# DATA SHOWN:
● ● ●
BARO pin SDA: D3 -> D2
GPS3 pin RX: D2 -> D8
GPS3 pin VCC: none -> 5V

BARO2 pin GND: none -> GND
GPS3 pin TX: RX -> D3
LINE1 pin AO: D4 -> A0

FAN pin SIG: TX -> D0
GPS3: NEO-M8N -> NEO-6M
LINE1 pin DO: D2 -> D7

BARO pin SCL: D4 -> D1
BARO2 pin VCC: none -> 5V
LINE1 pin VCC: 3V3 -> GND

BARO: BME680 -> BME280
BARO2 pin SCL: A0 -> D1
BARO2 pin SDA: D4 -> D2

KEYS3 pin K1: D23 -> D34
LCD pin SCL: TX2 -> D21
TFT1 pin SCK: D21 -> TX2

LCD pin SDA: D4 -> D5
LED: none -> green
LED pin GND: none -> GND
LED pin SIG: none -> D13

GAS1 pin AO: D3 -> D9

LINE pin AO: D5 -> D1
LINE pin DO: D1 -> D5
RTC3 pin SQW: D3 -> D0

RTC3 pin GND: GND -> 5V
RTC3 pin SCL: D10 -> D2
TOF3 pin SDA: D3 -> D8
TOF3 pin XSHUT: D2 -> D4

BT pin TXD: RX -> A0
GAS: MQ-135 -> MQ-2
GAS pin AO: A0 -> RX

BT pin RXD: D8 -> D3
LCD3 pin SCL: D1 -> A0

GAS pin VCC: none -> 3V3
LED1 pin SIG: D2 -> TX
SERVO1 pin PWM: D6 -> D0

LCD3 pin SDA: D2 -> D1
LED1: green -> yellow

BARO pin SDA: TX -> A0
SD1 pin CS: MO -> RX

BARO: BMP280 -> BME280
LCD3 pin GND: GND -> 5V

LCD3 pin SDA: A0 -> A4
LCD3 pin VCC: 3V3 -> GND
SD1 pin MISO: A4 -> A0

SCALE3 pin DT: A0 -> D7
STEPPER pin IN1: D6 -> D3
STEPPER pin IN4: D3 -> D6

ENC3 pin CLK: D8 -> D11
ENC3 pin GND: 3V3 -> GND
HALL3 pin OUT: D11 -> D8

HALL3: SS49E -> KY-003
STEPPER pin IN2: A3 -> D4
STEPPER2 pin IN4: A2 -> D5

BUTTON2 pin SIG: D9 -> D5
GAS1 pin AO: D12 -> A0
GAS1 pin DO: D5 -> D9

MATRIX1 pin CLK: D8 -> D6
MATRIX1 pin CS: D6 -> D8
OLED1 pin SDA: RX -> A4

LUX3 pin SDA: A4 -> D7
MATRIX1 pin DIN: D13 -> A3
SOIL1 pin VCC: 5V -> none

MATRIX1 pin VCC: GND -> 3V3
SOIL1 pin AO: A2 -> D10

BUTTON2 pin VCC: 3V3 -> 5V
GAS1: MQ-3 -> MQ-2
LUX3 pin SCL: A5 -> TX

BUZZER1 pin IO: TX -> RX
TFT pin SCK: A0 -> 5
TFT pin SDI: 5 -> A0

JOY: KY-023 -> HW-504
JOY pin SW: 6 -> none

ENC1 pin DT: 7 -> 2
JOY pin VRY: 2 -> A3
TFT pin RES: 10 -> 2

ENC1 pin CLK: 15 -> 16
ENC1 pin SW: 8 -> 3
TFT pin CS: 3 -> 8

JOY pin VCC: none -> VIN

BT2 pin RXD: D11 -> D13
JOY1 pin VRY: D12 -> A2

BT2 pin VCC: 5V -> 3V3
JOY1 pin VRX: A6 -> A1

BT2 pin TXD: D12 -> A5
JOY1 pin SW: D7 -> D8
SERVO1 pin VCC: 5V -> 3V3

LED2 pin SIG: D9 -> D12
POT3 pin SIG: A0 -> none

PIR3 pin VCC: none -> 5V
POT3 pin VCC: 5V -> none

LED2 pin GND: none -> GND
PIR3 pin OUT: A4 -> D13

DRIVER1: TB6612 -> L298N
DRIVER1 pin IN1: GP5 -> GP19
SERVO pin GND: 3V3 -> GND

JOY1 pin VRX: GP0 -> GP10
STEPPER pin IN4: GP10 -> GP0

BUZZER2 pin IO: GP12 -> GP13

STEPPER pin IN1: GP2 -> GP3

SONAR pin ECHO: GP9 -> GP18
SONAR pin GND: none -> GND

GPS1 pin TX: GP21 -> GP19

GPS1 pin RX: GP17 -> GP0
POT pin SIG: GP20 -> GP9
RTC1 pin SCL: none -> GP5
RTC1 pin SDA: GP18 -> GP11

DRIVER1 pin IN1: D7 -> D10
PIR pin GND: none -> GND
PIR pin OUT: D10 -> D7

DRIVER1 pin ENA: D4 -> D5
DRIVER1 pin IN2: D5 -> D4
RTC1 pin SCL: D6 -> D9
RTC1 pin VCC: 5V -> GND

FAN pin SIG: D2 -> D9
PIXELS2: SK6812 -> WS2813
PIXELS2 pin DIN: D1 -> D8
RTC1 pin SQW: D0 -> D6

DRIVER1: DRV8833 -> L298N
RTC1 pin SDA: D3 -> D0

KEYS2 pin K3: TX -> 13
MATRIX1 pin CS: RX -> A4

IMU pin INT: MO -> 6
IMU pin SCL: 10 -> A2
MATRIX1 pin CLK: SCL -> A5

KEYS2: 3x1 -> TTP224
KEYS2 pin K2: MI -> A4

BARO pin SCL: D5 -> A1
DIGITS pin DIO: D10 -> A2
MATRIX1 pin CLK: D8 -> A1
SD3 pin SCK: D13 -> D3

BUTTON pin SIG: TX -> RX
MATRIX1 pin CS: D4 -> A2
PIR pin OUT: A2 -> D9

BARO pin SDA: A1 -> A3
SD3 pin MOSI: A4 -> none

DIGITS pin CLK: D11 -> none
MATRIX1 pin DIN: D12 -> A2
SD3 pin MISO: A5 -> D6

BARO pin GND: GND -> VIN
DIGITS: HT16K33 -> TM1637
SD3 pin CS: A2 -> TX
● ● ●
# YOUR TASK:
In full and without alteration, transcribe the entries above.

# TASK RESPONSE:
BARO pin SDA: D3 -> D2
GPS3 pin RX: D2 -> D8
GPS3 pin VCC: none -> 5V

BARO2 pin GND: none -> GND
GPS3 pin TX: RX -> D3
LINE1 pin AO: D4 -> A0

FAN pin SIG: TX -> D0
GPS3: NEO-M8N -> NEO-6M
LINE1 pin DO: D2 -> D7

BARO pin SCL: D4 -> D1
BARO2 pin VCC: none -> 5V
LINE1 pin VCC: 3V3 -> GND

BARO: BME680 -> BME280
BARO2 pin SCL: A0 -> D1
BARO2 pin SDA: D4 -> D2

KEYS3 pin K1: D23 -> D34
LCD pin SCL: TX2 -> D21
TFT1 pin SCK: D21 -> TX2

LCD pin SDA: D4 -> D5
LED: none -> green
LED pin GND: none -> GND
LED pin SIG: none -> D13

GAS1 pin AO: D3 -> D9

LINE pin AO: D5 -> D1
LINE pin DO: D1 -> D5
RTC3 pin SQW: D3 -> D0

RTC3 pin GND: GND -> 5V
RTC3 pin SCL: D10 -> D2
TOF3 pin SDA: D3 -> D8
TOF3 pin XSHUT: D2 -> D4

BT pin TXD: RX -> A0
GAS: MQ-135 -> MQ-2
GAS pin AO: A0 -> RX

BT pin RXD: D8 -> D3
LCD3 pin SCL: D1 -> A0

GAS pin VCC: none -> 3V3
LED1 pin SIG: D2 -> TX
SERVO1 pin PWM: D6 -> D0

LCD3 pin SDA: D2 -> D1
LED1: green -> yellow

BARO pin SDA: TX -> A0
SD1 pin CS: MO -> RX

BARO: BMP280 -> BME280
LCD3 pin GND: GND -> 5V

LCD3 pin SDA: A0 -> A4
LCD3 pin VCC: 3V3 -> GND
SD1 pin MISO: A4 -> A0

SCALE3 pin DT: A0 -> D7
STEPPER pin IN1: D6 -> D3
STEPPER pin IN4: D3 -> D6

ENC3 pin CLK: D8 -> D11
ENC3 pin GND: 3V3 -> GND
HALL3 pin OUT: D11 -> D8

HALL3: SS49E -> KY-003
STEPPER pin IN2: A3 -> D4
STEPPER2 pin IN4: A2 -> D5

BUTTON2 pin SIG: D9 -> D5
GAS1 pin AO: D12 -> A0
GAS1 pin DO: D5 -> D9

MATRIX1 pin CLK: D8 -> D6
MATRIX1 pin CS: D6 -> D8
OLED1 pin SDA: RX -> A4

LUX3 pin SDA: A4 -> D7
MATRIX1 pin DIN: D13 -> A3
SOIL1 pin VCC: 5V -> none

MATRIX1 pin VCC: GND -> 3V3
SOIL1 pin AO: A2 -> D10

BUTTON2 pin VCC: 3V3 -> 5V
GAS1: MQ-3 -> MQ-2
LUX3 pin SCL: A5 -> TX

BUZZER1 pin IO: TX -> RX
TFT pin SCK: A0 -> 5
TFT pin SDI: 5 -> A0

JOY: KY-023 -> HW-504
JOY pin SW: 6 -> none

ENC1 pin DT: 7 -> 2
JOY pin VRY: 2 -> A3
TFT pin RES: 10 -> 2

ENC1 pin CLK: 15 -> 16
ENC1 pin SW: 8 -> 3
TFT pin CS: 3 -> 8

JOY pin VCC: none -> VIN

BT2 pin RXD: D11 -> D13
JOY1 pin VRY: D12 -> A2

BT2 pin VCC: 5V -> 3V3
JOY1 pin VRX: A6 -> A1

BT2 pin TXD: D12 -> A5
JOY1 pin SW: D7 -> D8
SERVO1 pin VCC: 5V -> 3V3

LED2 pin SIG: D9 -> D12
POT3 pin SIG: A0 -> none

PIR3 pin VCC: none -> 5V
POT3 pin VCC: 5V -> none

LED2 pin GND: none -> GND
PIR3 pin OUT: A4 -> D13

DRIVER1: TB6612 -> L298N
DRIVER1 pin IN1: GP5 -> GP19
SERVO pin GND: 3V3 -> GND

JOY1 pin VRX: GP0 -> GP10
STEPPER pin IN4: GP10 -> GP0

BUZZER2 pin IO: GP12 -> GP13

STEPPER pin IN1: GP2 -> GP3

SONAR pin ECHO: GP9 -> GP18
SONAR pin GND: none -> GND

GPS1 pin TX: GP21 -> GP19

GPS1 pin RX: GP17 -> GP0
POT pin SIG: GP20 -> GP9
RTC1 pin SCL: none -> GP5
RTC1 pin SDA: GP18 -> GP11

DRIVER1 pin IN1: D7 -> D10
PIR pin GND: none -> GND
PIR pin OUT: D10 -> D7

DRIVER1 pin ENA: D4 -> D5
DRIVER1 pin IN2: D5 -> D4
RTC1 pin SCL: D6 -> D9
RTC1 pin VCC: 5V -> GND

FAN pin SIG: D2 -> D9
PIXELS2: SK6812 -> WS2813
PIXELS2 pin DIN: D1 -> D8
RTC1 pin SQW: D0 -> D6

DRIVER1: DRV8833 -> L298N
RTC1 pin SDA: D3 -> D0

KEYS2 pin K3: TX -> 13
MATRIX1 pin CS: RX -> A4

IMU pin INT: MO -> 6
IMU pin SCL: 10 -> A2
MATRIX1 pin CLK: SCL -> A5

KEYS2: 3x1 -> TTP224
KEYS2 pin K2: MI -> A4

BARO pin SCL: D5 -> A1
DIGITS pin DIO: D10 -> A2
MATRIX1 pin CLK: D8 -> A1
SD3 pin SCK: D13 -> D3

BUTTON pin SIG: TX -> RX
MATRIX1 pin CS: D4 -> A2
PIR pin OUT: A2 -> D9

BARO pin SDA: A1 -> A3
SD3 pin MOSI: A4 -> none

DIGITS pin CLK: D11 -> none
MATRIX1 pin DIN: D12 -> A2
SD3 pin MISO: A5 -> D6

BARO pin GND: GND -> VIN
DIGITS: HT16K33 -> TM1637
SD3 pin CS: A2 -> TX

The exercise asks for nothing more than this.